[Data provided Boundary: Start]
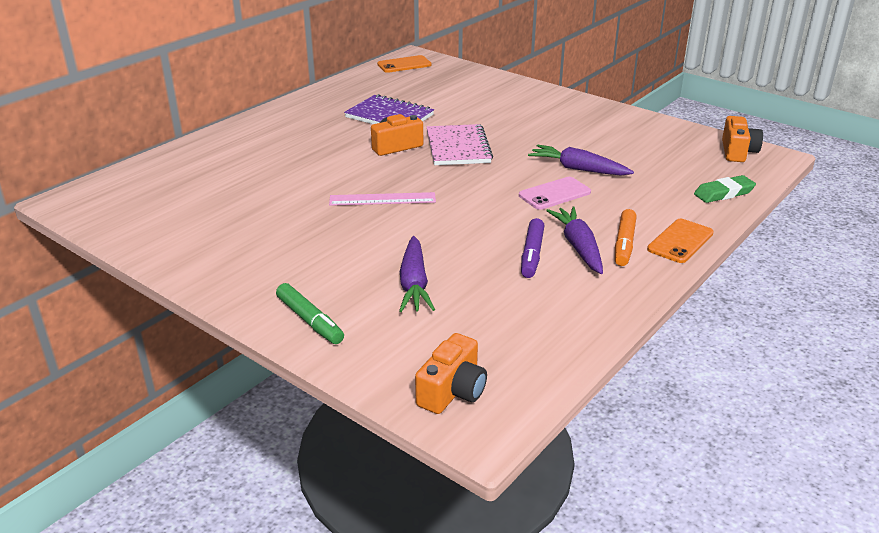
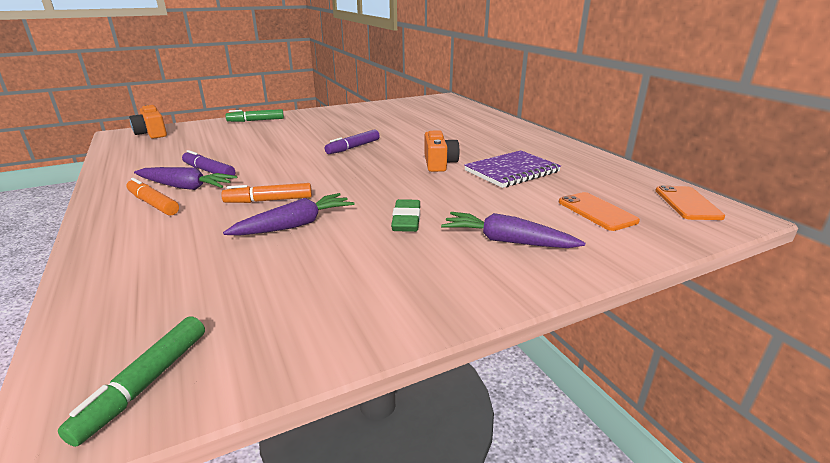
camera: 115 degrees right, 5 degrees down
(382, 199) = (353, 147): pink ruler -> purple marker
(414, 284) = (244, 140): purple carrot -> purple carrot (507, 241)
(458, 147) = (411, 184): pink notebook -> none
(554, 194) = (269, 200): pink phone -> orange marker
(680, 241) = (104, 228): orange phone -> orange phone (597, 211)
(723, 193) = (102, 296): green eraser -> green eraser (406, 220)
(737, 152) = (146, 383): orange camera -> green marker

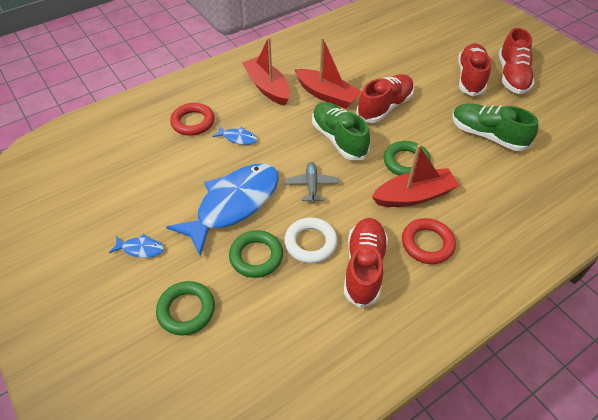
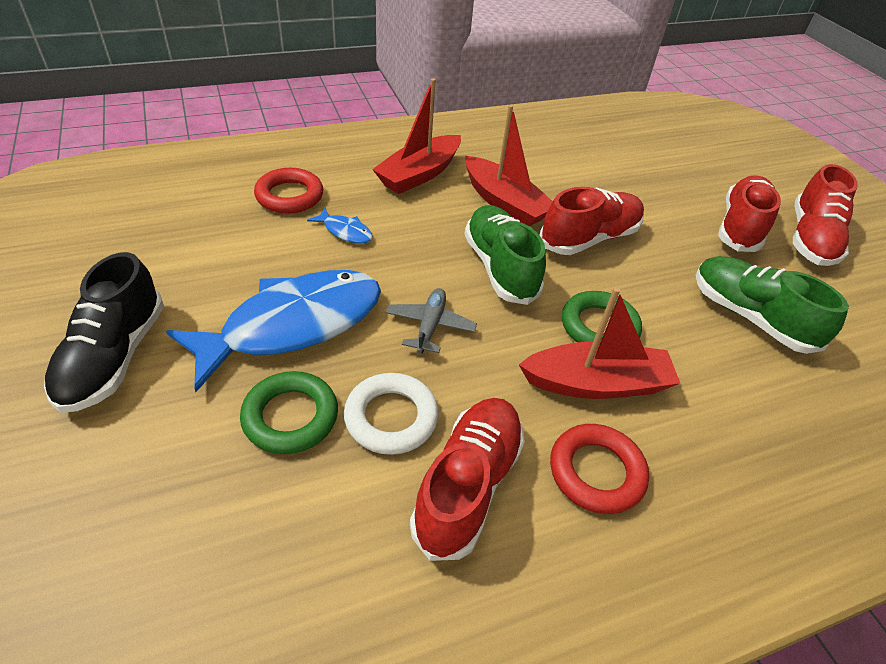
camera: 10 degrees right, 5 degrees down
(140, 249) = (114, 357): blue fish -> black shoe
(186, 310) = (130, 478): green ring -> none
(267, 87) = (419, 174): red boat -> red boat turned 120 degrees counterclockwise

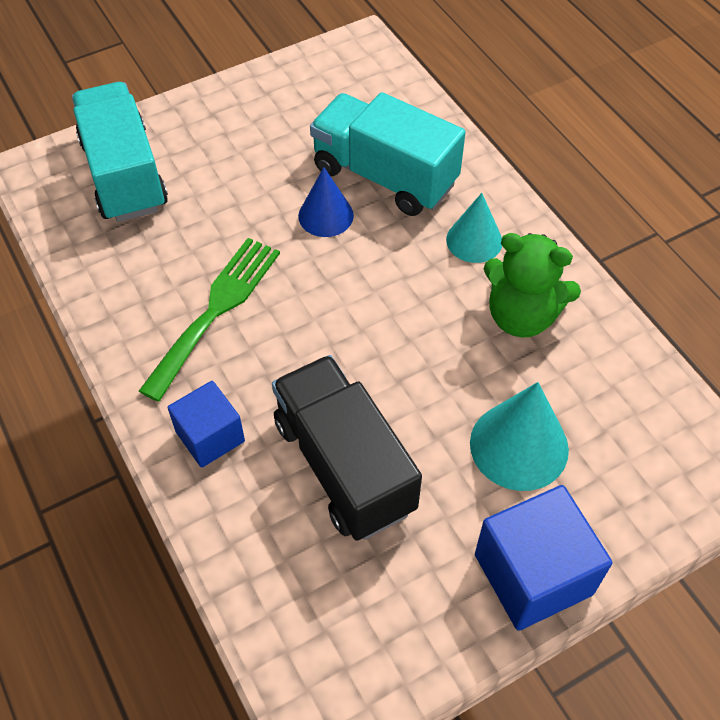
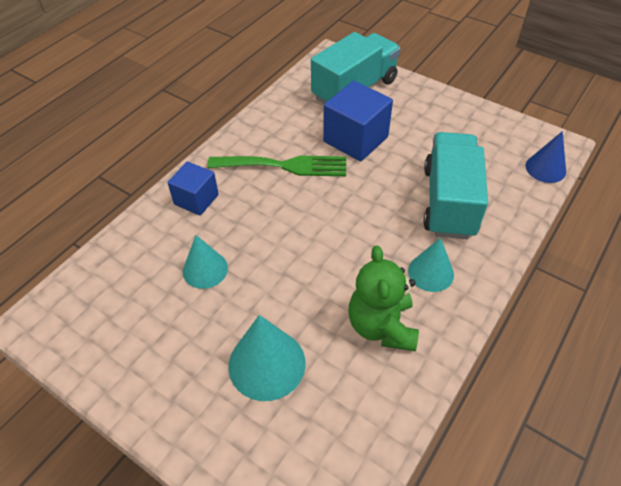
camera: 65 degrees right, 5 degrees down
(326, 215) = (392, 185): blue cone -> blue cone (545, 168)
(344, 465) = (205, 269): black truck -> turquoise cone
(533, 574) = (165, 409): blue cube -> blue cube (355, 139)

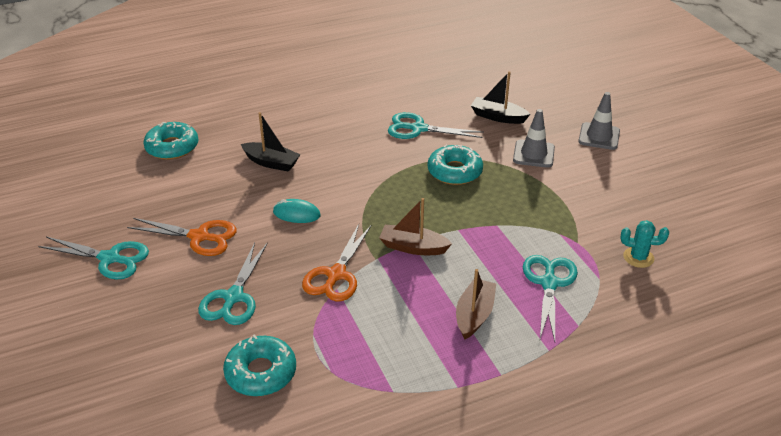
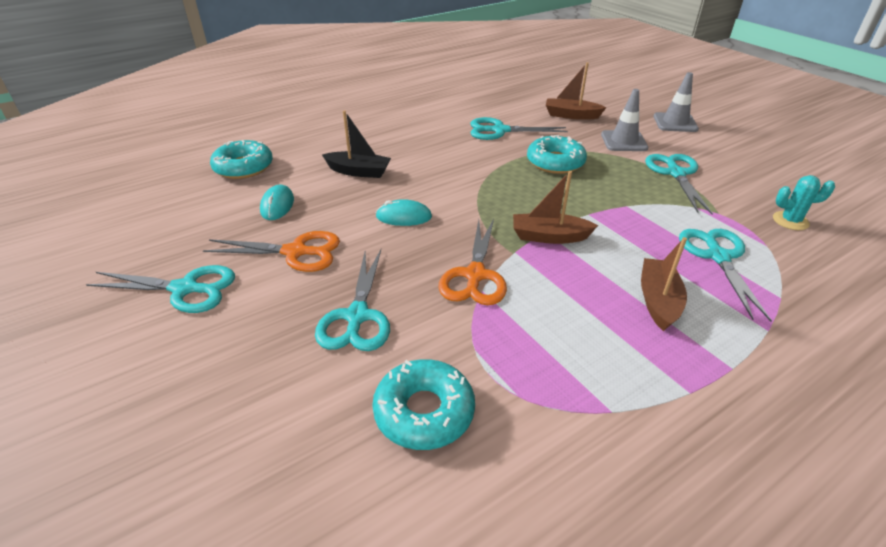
camera: 10 degrees left, 0 degrees up
(193, 190) = (277, 205): none -> turquoise mouse
(498, 117) = (571, 115): black boat -> brown boat
(563, 196) = (676, 173): none -> turquoise scissors

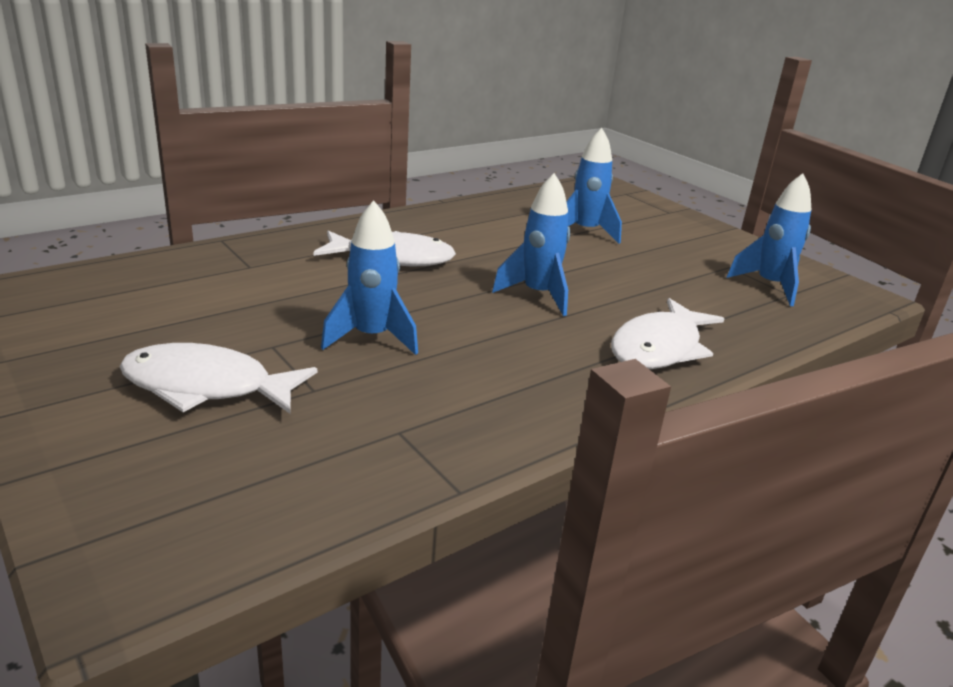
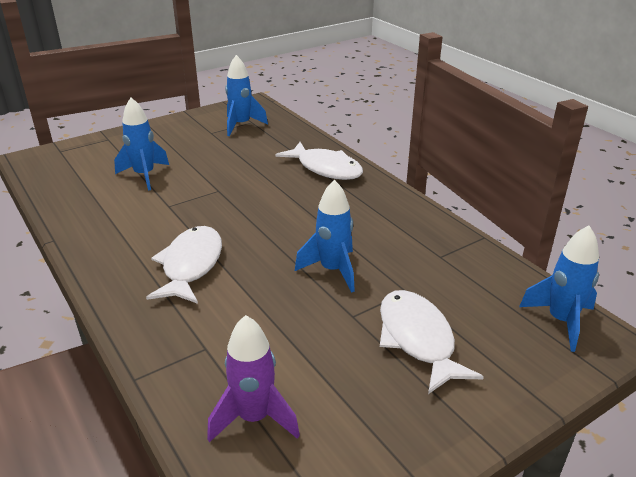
camera: 85 degrees left, 5 degrees up
(138, 287) = (254, 418): none -> purple rocket
(206, 387) = (417, 339): white fish -> white fish turned 150 degrees clockwise
(538, 295) = (259, 202): blue rocket -> blue rocket (561, 321)

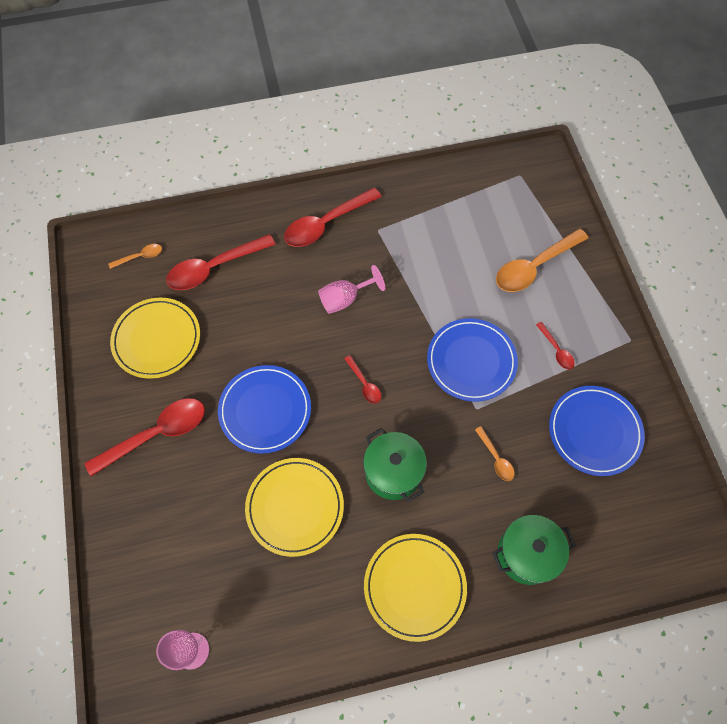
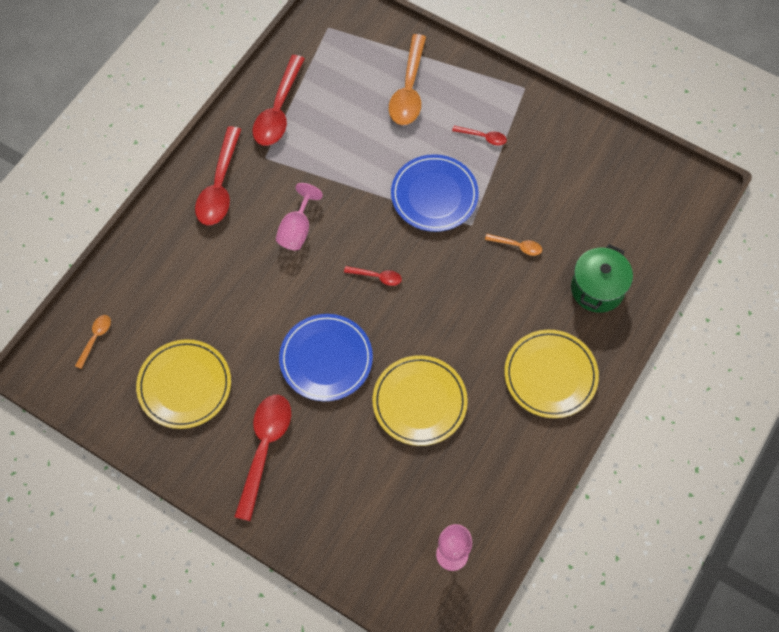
camera: 45 degrees left, 0 degrees up
(214, 267) = (168, 294): red spoon -> red spoon (278, 110)
(393, 472) = (460, 317): green pot -> none
(594, 431) = (561, 171): blue plate -> none

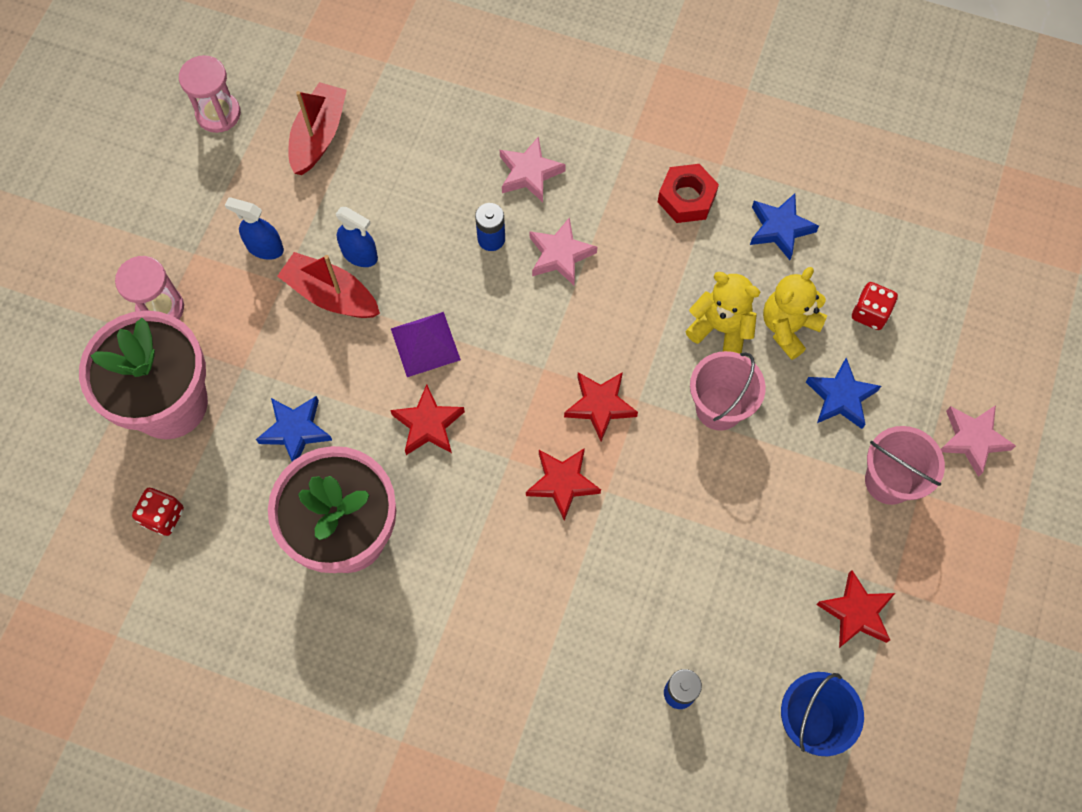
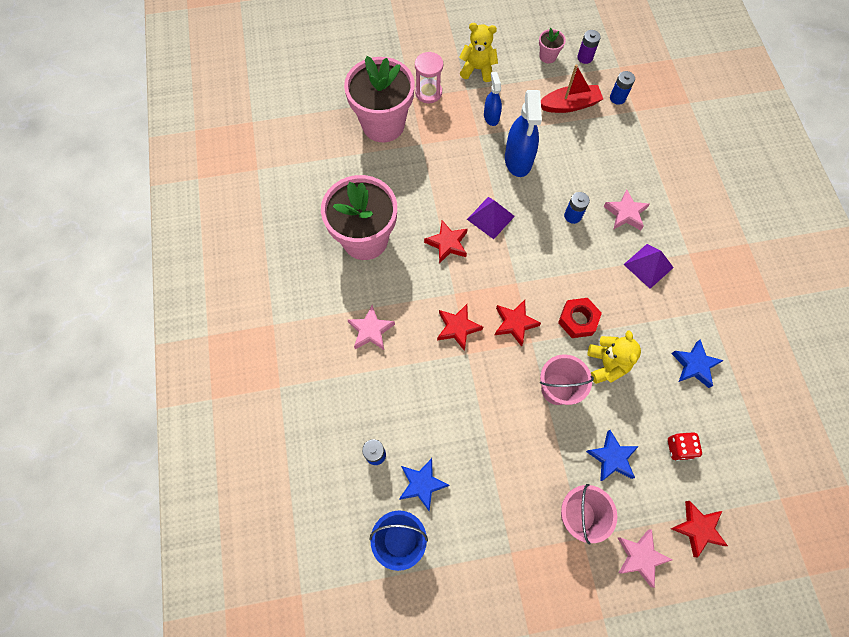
camera: 60 degrees right, 0 degrees up
(163, 516) = (325, 154): red dice -> none
(218, 114) = (547, 56): pink hourglass -> pink flower pot
(256, 68) = (585, 57): none -> purple battery
(295, 430) = (404, 185): blue star -> blue star (422, 484)
(331, 295) = (487, 160): red boat -> none
(350, 70) = (617, 98): none -> blue battery
(360, 254) = (518, 160): blue spray bottle -> blue spray bottle, size x1.78
(560, 255) = (588, 255): pink star -> pink star (371, 330)
(619, 194) = (648, 266): none -> purple pyramid
(686, 198) = (673, 303): red nut -> red nut (578, 320)
(788, 327) = (634, 403): yellow teddy bear -> yellow teddy bear (477, 69)
(856, 612) = (482, 536): red star -> red star (697, 528)

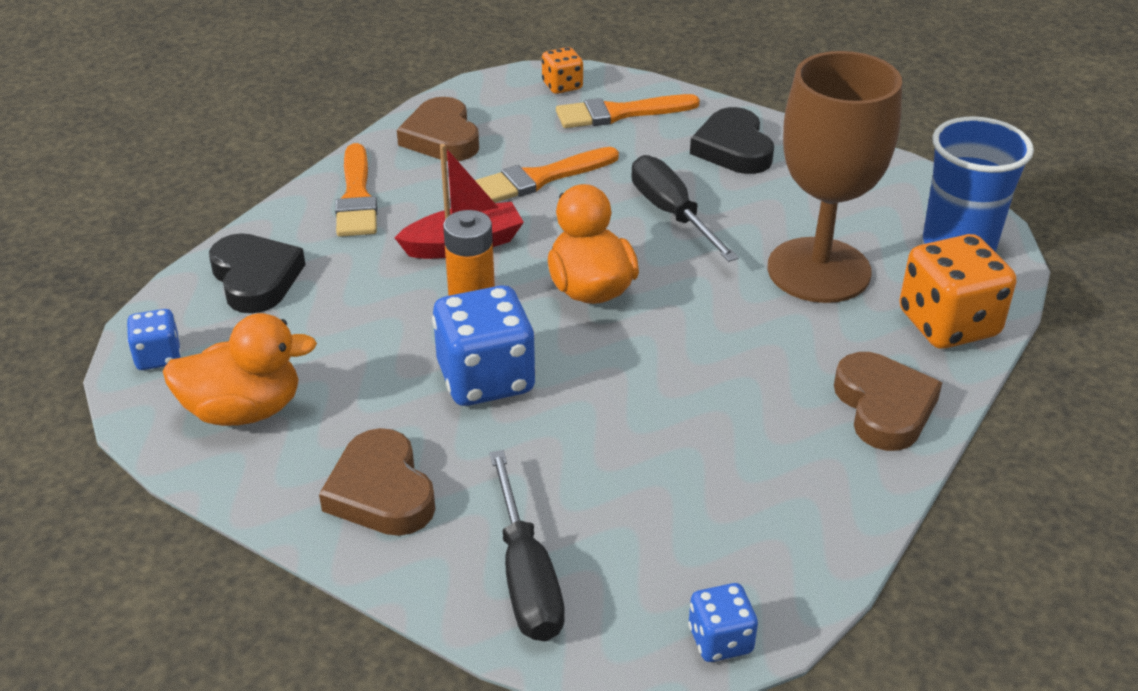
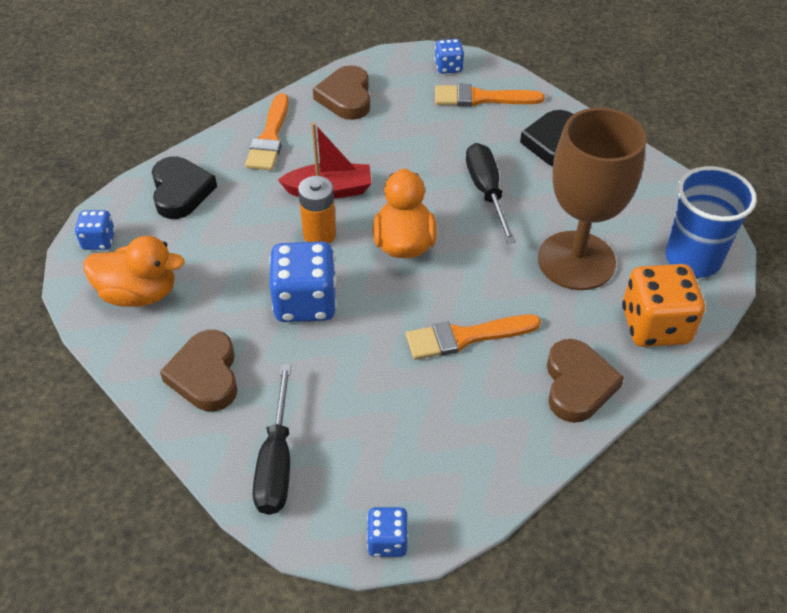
camera: 15 degrees right, 10 degrees up
(540, 178) = (403, 144): orange brush -> orange brush (465, 337)
(562, 86) = (448, 67): orange dice -> blue dice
[Data provided Boundary: End]
**Your task**
From the entries above, copy every line that holds the word "battery".

**Expected answer**
(256, 68) = (585, 57): none -> purple battery
(350, 70) = (617, 98): none -> blue battery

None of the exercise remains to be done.